>>>

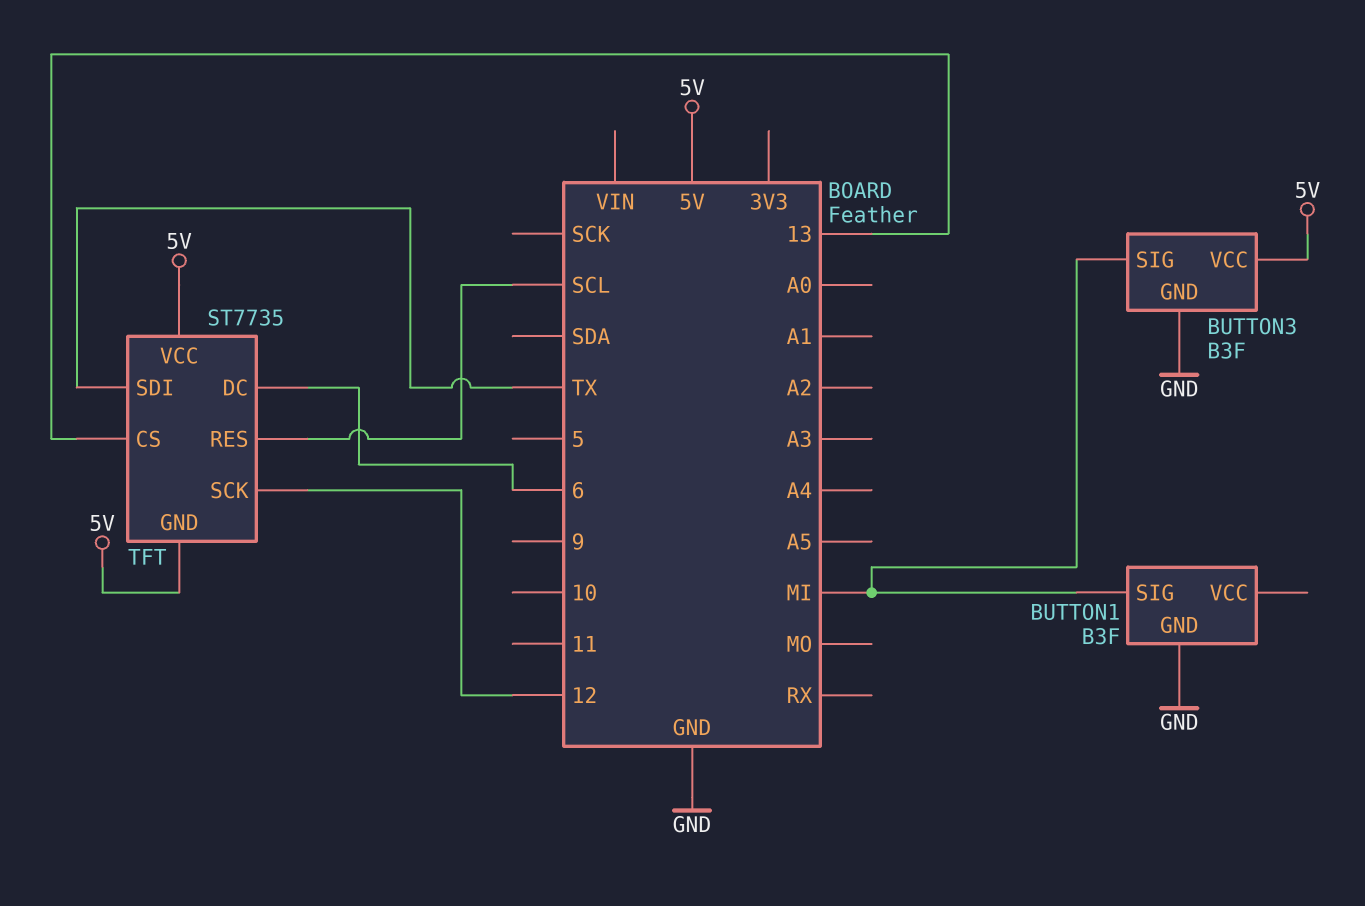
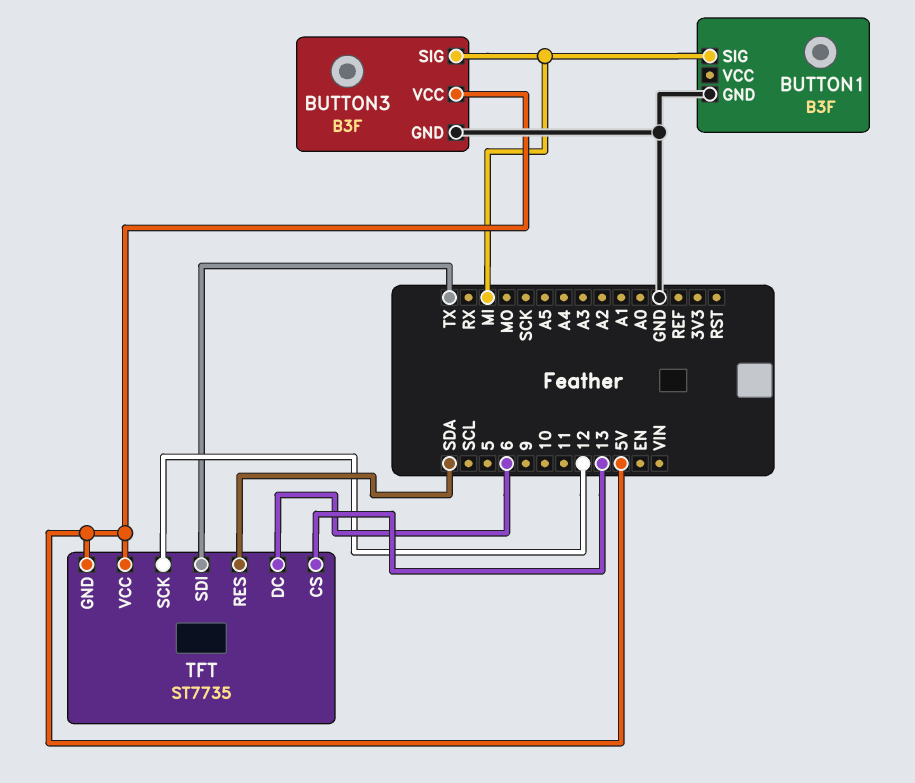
TFT pin RES: SCL -> SDA

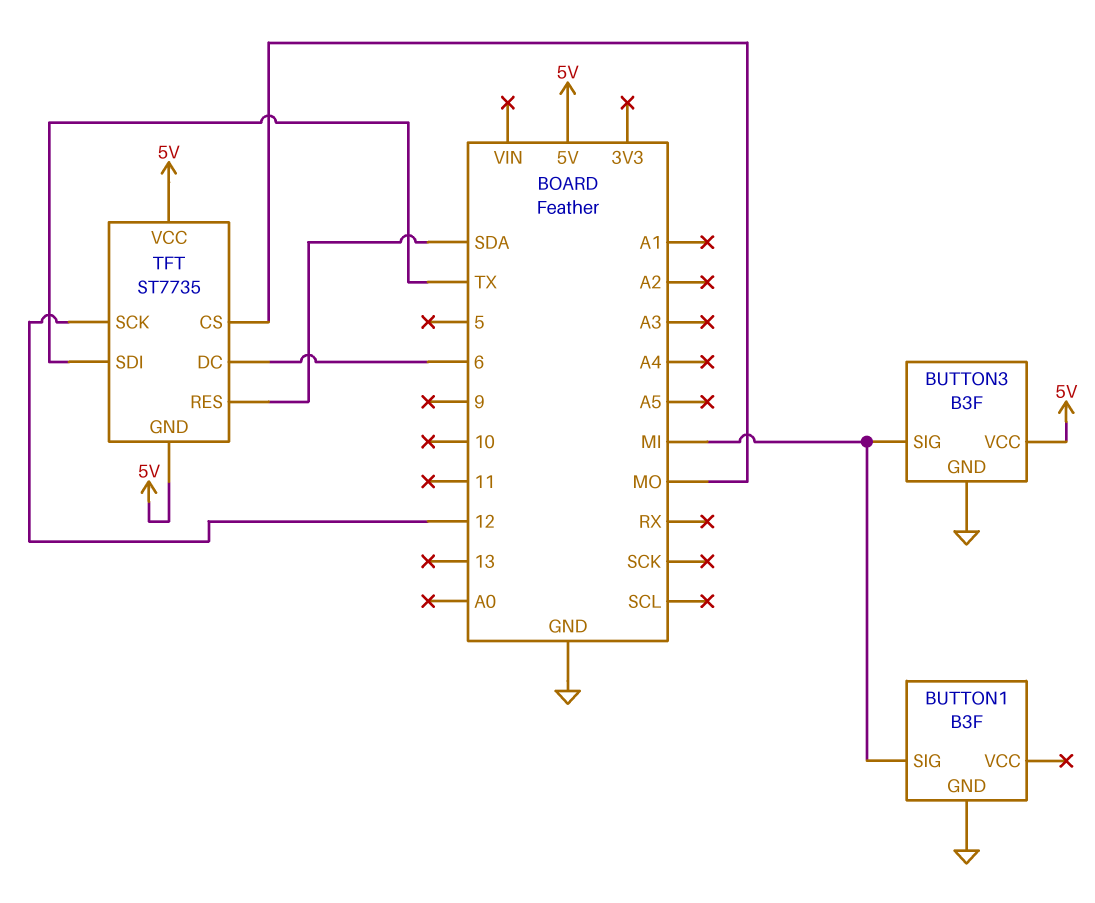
TFT pin CS: 13 -> MO

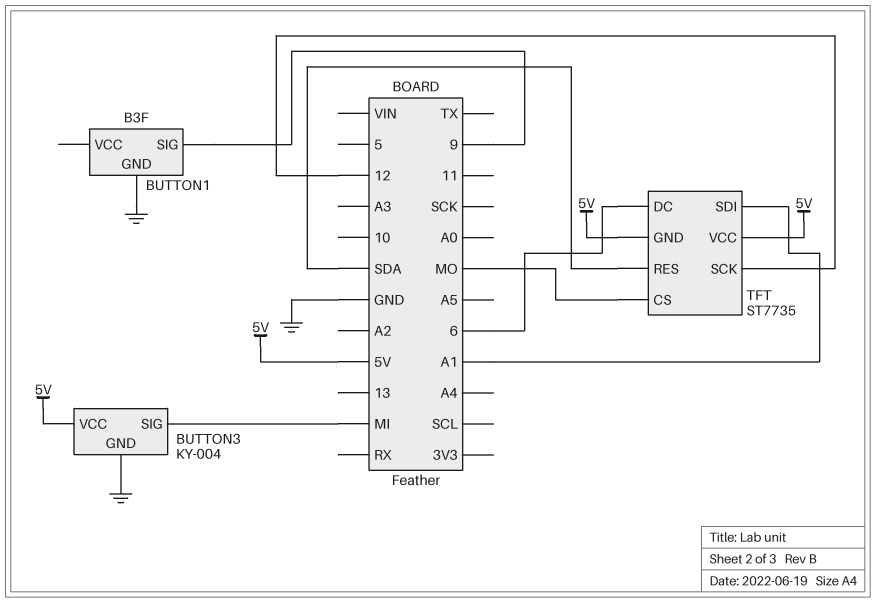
BUTTON1 pin SIG: MI -> 9
BUTTON3: B3F -> KY-004
TFT pin SDI: TX -> A1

<<<

WHAT THIS TASK INVOLVES. Word for word, restate all of the material, omitting the images.

EXPECTED ANSWER.
TFT pin RES: SCL -> SDA

TFT pin CS: 13 -> MO

BUTTON1 pin SIG: MI -> 9
BUTTON3: B3F -> KY-004
TFT pin SDI: TX -> A1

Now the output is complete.